→ Exercise aim: From the entries below, return only the lines starting at the one that contains "(83, 164) = (434, 186): white" and ending at the one that contains "(377, 124) = (273, 105): white", exactly as they stand.

#### Material provided ####

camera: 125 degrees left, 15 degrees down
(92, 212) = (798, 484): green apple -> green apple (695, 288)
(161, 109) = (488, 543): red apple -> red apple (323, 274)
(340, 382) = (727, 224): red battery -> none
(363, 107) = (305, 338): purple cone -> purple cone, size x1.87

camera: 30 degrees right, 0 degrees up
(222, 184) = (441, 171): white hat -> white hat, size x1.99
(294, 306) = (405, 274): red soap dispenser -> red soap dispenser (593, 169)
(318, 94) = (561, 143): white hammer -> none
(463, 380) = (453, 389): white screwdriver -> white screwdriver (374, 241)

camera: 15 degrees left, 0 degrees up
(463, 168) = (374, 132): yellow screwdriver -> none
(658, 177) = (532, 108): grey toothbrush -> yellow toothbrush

####
#### Material provided ####

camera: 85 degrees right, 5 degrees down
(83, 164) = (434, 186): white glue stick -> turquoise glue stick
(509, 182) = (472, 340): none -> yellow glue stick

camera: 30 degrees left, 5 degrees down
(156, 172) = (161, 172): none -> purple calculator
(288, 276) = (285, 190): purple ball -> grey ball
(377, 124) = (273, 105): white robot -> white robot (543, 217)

####
#### Material provided ####

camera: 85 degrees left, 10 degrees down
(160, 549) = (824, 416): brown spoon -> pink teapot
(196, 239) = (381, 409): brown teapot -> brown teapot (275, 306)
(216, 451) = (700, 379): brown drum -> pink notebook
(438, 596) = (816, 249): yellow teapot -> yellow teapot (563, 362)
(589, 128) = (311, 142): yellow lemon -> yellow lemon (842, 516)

####

→ Answer space:
(83, 164) = (434, 186): white glue stick -> turquoise glue stick
(509, 182) = (472, 340): none -> yellow glue stick

camera: 30 degrees left, 5 degrees down
(156, 172) = (161, 172): none -> purple calculator
(288, 276) = (285, 190): purple ball -> grey ball
(377, 124) = (273, 105): white robot -> white robot (543, 217)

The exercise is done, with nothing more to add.